(Target pointing data)
****************************************
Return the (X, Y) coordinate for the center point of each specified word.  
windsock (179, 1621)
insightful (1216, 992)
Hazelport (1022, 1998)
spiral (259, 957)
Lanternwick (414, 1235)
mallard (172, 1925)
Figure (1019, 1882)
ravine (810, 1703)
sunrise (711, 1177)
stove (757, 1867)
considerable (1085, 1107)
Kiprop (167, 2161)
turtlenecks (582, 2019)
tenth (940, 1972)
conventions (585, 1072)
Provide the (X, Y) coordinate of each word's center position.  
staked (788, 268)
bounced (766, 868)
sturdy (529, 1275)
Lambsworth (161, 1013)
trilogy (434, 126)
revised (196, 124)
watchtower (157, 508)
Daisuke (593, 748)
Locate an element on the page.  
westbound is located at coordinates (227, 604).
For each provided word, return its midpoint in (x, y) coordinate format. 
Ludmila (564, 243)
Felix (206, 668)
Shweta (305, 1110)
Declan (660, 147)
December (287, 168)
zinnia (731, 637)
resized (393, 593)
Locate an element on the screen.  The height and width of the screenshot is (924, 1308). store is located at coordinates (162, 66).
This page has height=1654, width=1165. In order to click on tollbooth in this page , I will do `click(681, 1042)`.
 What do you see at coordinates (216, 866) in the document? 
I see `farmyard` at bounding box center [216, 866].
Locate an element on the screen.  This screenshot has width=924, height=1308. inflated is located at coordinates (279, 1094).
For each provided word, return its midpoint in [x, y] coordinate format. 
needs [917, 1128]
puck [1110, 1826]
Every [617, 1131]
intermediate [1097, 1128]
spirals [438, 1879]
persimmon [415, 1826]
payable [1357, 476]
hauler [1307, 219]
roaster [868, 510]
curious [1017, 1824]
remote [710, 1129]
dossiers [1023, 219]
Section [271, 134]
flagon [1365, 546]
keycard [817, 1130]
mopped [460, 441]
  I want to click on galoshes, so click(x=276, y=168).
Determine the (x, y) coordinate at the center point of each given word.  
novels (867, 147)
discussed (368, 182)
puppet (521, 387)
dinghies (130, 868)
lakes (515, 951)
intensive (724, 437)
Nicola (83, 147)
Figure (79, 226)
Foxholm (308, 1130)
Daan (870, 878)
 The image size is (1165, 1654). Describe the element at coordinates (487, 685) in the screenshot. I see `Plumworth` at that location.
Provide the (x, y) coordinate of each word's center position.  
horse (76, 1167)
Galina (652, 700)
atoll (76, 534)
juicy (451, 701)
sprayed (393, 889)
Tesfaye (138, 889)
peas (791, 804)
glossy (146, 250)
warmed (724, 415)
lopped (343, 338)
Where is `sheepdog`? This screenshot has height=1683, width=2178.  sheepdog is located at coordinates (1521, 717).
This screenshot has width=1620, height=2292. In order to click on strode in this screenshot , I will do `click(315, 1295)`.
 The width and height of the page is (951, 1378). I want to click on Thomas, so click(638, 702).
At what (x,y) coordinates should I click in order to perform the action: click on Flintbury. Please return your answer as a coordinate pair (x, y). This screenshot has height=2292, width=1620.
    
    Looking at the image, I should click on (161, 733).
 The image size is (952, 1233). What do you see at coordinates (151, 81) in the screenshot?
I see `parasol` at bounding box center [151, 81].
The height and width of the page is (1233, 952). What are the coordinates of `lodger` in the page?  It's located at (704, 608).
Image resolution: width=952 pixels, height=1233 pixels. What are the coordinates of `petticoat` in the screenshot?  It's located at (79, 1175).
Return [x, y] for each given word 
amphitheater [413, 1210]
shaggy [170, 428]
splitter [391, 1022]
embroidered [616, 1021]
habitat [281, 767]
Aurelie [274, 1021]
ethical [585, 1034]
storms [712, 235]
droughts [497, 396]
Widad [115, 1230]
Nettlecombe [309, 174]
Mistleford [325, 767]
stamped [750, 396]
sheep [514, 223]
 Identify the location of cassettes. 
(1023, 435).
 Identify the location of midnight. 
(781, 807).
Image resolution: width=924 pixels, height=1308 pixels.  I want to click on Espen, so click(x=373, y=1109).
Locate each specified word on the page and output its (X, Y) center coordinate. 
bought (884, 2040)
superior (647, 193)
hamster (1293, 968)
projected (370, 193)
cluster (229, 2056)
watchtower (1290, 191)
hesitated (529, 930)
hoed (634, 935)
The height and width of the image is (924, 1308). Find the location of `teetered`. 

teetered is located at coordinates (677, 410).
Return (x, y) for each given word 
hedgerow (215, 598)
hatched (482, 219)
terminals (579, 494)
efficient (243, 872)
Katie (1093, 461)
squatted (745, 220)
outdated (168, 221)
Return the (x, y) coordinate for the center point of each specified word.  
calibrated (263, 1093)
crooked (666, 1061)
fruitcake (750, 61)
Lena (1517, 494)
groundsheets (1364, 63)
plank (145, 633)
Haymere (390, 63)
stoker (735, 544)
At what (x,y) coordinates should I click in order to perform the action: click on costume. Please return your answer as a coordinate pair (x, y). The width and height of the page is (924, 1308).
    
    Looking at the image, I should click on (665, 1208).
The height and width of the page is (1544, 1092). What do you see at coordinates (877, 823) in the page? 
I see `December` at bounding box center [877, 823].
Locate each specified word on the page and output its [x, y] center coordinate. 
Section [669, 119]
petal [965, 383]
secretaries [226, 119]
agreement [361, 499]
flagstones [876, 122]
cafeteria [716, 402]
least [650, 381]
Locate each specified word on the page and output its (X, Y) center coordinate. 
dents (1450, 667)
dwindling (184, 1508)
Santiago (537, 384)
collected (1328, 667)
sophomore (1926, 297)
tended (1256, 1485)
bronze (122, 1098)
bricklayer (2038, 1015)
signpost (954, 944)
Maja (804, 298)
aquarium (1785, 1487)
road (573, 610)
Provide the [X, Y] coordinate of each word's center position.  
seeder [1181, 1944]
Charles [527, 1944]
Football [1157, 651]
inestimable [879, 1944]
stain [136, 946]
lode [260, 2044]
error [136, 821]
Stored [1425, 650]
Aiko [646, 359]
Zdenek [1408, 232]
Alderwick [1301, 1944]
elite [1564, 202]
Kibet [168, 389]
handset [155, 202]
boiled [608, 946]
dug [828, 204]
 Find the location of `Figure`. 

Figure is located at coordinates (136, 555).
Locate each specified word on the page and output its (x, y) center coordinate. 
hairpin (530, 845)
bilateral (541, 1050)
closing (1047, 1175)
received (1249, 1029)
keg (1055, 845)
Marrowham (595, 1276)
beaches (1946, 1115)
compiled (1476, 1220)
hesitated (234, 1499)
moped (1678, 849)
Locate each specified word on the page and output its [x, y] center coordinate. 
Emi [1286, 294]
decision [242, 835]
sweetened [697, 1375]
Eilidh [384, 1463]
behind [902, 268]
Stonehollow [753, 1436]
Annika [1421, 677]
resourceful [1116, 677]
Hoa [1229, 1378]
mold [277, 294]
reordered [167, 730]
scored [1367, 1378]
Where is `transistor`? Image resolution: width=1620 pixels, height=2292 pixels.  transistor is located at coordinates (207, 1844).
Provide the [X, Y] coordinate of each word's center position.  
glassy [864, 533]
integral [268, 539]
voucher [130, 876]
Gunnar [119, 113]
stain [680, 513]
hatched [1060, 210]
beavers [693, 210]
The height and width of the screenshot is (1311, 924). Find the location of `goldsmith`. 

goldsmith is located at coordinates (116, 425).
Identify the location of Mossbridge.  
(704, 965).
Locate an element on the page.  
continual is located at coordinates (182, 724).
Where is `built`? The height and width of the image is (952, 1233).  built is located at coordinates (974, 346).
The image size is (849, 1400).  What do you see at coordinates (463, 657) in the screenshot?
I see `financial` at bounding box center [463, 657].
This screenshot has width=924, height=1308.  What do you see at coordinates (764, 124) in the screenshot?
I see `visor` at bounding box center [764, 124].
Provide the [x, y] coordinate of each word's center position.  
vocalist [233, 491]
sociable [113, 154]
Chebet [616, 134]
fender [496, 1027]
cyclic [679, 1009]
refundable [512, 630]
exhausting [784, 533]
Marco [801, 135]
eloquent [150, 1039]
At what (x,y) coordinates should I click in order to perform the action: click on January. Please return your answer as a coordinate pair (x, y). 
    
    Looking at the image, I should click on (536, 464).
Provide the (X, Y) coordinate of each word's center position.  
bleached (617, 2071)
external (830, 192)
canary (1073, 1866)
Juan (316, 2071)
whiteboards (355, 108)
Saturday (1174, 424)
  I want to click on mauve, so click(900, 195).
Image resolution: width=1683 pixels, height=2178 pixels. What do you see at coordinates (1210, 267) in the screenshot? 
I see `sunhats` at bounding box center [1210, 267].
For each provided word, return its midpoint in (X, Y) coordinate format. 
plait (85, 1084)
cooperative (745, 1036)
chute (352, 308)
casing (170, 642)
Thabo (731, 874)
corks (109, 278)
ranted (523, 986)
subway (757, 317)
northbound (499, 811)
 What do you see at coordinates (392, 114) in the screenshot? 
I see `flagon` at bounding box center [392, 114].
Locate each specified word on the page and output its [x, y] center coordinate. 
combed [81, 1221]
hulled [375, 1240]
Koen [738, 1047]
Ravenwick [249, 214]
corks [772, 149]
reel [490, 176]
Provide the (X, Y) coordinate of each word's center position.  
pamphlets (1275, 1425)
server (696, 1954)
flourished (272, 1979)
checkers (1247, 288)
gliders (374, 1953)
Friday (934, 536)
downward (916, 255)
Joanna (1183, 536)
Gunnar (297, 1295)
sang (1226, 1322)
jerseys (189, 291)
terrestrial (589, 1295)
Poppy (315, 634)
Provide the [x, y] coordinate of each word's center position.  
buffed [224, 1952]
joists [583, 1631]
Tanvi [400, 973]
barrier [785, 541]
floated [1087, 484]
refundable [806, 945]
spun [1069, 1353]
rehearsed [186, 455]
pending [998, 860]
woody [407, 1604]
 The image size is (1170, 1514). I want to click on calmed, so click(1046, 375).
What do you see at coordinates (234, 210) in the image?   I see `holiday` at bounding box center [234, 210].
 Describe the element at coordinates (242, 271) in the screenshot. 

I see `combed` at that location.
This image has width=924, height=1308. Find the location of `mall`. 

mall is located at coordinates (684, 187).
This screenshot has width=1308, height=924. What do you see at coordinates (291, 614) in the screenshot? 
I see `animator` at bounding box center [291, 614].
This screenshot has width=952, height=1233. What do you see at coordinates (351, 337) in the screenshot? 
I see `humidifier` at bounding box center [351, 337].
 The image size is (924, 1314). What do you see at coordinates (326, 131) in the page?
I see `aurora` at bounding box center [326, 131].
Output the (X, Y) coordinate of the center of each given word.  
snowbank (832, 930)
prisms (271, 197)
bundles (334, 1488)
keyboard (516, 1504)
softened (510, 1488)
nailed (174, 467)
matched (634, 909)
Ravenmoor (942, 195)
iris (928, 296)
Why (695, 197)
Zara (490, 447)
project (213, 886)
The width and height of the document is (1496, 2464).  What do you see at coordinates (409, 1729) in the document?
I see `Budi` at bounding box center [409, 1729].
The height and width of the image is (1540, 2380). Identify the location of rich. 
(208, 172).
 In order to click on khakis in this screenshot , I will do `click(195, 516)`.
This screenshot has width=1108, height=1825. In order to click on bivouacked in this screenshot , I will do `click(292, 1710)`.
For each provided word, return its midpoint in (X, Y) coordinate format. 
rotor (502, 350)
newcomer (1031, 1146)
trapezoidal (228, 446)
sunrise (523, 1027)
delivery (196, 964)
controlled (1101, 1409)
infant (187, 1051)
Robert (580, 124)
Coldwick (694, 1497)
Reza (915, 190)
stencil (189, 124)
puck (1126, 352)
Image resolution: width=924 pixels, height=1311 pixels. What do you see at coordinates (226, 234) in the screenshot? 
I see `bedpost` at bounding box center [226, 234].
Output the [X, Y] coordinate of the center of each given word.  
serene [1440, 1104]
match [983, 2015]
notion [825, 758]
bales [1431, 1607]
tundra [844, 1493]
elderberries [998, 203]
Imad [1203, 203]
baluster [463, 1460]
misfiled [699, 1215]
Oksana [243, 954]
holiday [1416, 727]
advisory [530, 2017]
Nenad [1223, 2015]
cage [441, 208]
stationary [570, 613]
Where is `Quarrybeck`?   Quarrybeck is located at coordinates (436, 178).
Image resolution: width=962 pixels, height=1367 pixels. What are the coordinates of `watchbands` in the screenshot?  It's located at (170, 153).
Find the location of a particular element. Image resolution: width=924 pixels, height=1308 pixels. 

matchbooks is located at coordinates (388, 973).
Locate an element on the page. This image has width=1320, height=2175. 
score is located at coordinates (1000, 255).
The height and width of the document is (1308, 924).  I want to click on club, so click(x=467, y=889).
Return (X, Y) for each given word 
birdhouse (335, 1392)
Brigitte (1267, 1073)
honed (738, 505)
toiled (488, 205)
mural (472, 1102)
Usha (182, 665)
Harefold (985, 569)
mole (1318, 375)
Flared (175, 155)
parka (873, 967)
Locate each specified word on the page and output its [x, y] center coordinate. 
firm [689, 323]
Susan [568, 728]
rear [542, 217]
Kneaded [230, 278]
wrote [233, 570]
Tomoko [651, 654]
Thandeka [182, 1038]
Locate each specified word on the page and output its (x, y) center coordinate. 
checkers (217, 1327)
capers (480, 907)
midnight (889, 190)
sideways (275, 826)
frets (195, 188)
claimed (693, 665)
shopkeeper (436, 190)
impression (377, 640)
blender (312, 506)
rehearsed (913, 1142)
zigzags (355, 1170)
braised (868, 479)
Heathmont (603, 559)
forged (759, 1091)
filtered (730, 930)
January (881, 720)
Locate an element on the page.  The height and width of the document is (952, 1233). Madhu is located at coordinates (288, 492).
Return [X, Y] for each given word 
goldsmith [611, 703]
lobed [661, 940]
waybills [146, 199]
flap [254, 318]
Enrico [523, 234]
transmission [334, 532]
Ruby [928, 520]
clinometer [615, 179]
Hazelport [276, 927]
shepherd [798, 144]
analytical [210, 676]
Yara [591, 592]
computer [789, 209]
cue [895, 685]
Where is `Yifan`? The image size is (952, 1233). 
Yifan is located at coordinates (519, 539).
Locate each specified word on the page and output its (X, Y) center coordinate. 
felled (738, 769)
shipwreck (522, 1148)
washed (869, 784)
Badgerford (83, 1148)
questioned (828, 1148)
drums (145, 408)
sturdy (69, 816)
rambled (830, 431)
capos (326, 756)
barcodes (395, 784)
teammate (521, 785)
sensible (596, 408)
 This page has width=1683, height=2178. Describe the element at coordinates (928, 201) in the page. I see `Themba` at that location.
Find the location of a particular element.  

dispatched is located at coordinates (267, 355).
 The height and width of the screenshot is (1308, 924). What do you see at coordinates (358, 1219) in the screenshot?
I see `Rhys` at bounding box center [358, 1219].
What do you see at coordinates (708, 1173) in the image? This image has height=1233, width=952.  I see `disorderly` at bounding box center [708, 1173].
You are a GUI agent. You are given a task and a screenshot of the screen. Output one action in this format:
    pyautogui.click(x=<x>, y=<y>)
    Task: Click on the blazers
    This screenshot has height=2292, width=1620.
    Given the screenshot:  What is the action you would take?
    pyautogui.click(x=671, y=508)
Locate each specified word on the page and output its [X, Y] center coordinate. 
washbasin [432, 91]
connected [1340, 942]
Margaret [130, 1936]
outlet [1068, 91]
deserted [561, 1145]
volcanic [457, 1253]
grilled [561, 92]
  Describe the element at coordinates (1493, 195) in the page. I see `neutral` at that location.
****************************************
WHAT YOU HAVE TO DO – Format the lines from the one containing "Lanternwick (414, 1235)" through the one containing "I want to click on galoshes, so", inclusive, as a Markdown table with the columns No. and Content. Number each line and skip any blank lines.

WORKED ANSWER –
| No. | Content |
|---|---|
| 1 | Lanternwick (414, 1235) |
| 2 | mallard (172, 1925) |
| 3 | Figure (1019, 1882) |
| 4 | ravine (810, 1703) |
| 5 | sunrise (711, 1177) |
| 6 | stove (757, 1867) |
| 7 | considerable (1085, 1107) |
| 8 | Kiprop (167, 2161) |
| 9 | turtlenecks (582, 2019) |
| 10 | tenth (940, 1972) |
| 11 | conventions (585, 1072) |
| 12 | Provide the (X, Y) coordinate of each word's center position.   |
| 13 | staked (788, 268) |
| 14 | bounced (766, 868) |
| 15 | sturdy (529, 1275) |
| 16 | Lambsworth (161, 1013) |
| 17 | trilogy (434, 126) |
| 18 | revised (196, 124) |
| 19 | watchtower (157, 508) |
| 20 | Daisuke (593, 748) |
| 21 | Locate an element on the page.   |
| 22 | westbound is located at coordinates (227, 604). |
| 23 | For each provided word, return its midpoint in (x, y) coordinate format.  |
| 24 | Ludmila (564, 243) |
| 25 | Felix (206, 668) |
| 26 | Shweta (305, 1110) |
| 27 | Declan (660, 147) |
| 28 | December (287, 168) |
| 29 | zinnia (731, 637) |
| 30 | resized (393, 593) |
| 31 | Locate an element on the screen.  The height and width of the screenshot is (924, 1308). store is located at coordinates (162, 66). |
| 32 | This page has height=1654, width=1165. In order to click on tollbooth in this page , I will do `click(681, 1042)`. |
| 33 |  What do you see at coordinates (216, 866) in the document?  |
| 34 | I see `farmyard` at bounding box center [216, 866]. |
| 35 | Locate an element on the screen.  This screenshot has width=924, height=1308. inflated is located at coordinates (279, 1094). |
| 36 | For each provided word, return its midpoint in [x, y] coordinate format.  |
| 37 | needs [917, 1128] |
| 38 | puck [1110, 1826] |
| 39 | Every [617, 1131] |
| 40 | intermediate [1097, 1128] |
| 41 | spirals [438, 1879] |
| 42 | persimmon [415, 1826] |
| 43 | payable [1357, 476] |
| 44 | hauler [1307, 219] |
| 45 | roaster [868, 510] |
| 46 | curious [1017, 1824] |
| 47 | remote [710, 1129] |
| 48 | dossiers [1023, 219] |
| 49 | Section [271, 134] |
| 50 | flagon [1365, 546] |
| 51 | keycard [817, 1130] |
| 52 | mopped [460, 441] |
| 53 |   I want to click on galoshes, so click(x=276, y=168). |